*Data to process*.
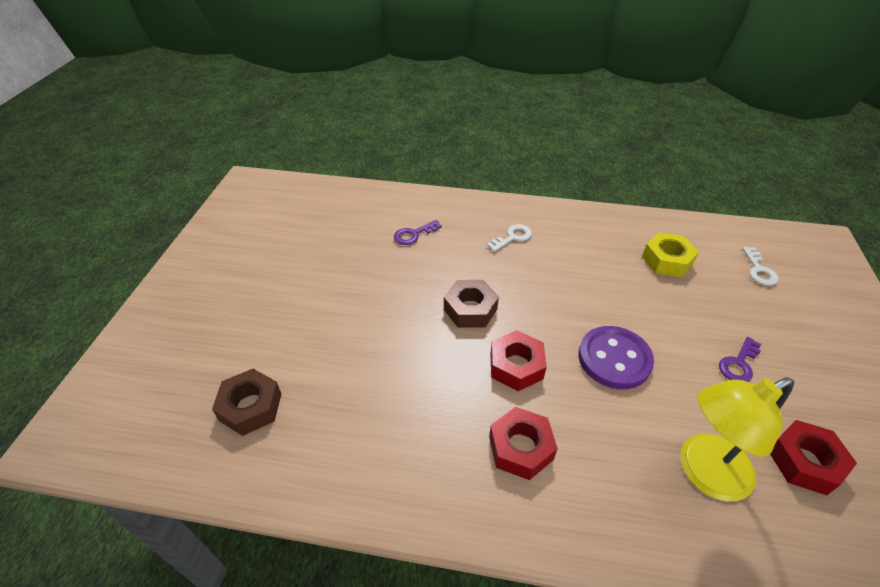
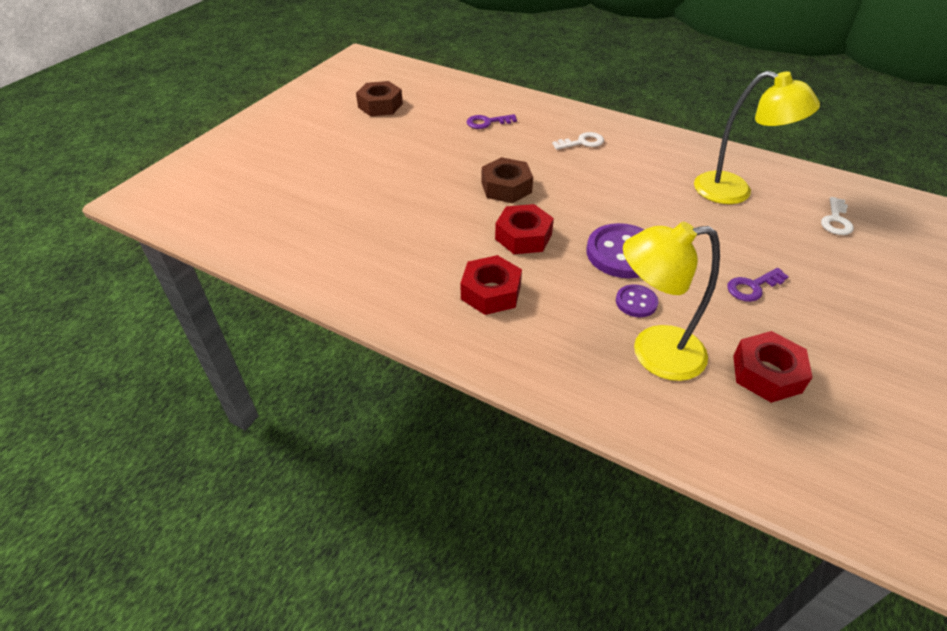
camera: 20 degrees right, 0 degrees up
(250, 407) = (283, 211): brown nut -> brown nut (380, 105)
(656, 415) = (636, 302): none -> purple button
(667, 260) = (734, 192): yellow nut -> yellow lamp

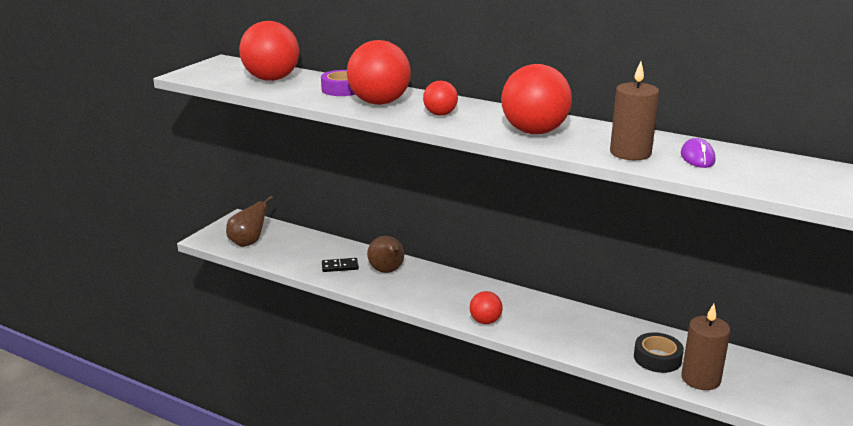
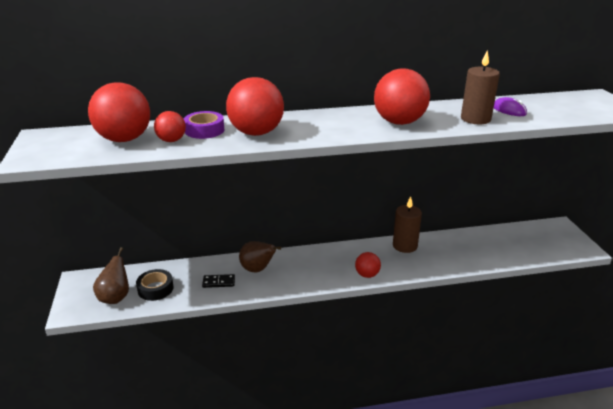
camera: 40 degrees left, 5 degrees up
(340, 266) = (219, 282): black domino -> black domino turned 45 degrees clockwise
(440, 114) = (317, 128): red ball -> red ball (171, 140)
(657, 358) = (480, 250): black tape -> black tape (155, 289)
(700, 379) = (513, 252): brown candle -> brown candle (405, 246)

*Action item*.
Lines with the string "black": pick each one out of the material and return it.

*Reply*.
(340, 266) = (219, 282): black domino -> black domino turned 45 degrees clockwise
(657, 358) = (480, 250): black tape -> black tape (155, 289)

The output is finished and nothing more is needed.